### ABOUT THIS EXERCISE
As the answer, set down the lines below from the one containing "pink fork: 7 -> 10" through the one containing "white cup: 2 -> 0", exactly and inclusively, and no others.

### DATA TO USE
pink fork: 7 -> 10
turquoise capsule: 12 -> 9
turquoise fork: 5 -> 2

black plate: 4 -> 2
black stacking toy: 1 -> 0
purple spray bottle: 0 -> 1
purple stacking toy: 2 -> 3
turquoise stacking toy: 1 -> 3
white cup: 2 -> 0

* * *

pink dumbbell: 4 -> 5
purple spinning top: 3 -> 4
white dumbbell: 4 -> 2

### REPLY TO THE EXERCISE
pink fork: 7 -> 10
turquoise capsule: 12 -> 9
turquoise fork: 5 -> 2

black plate: 4 -> 2
black stacking toy: 1 -> 0
purple spray bottle: 0 -> 1
purple stacking toy: 2 -> 3
turquoise stacking toy: 1 -> 3
white cup: 2 -> 0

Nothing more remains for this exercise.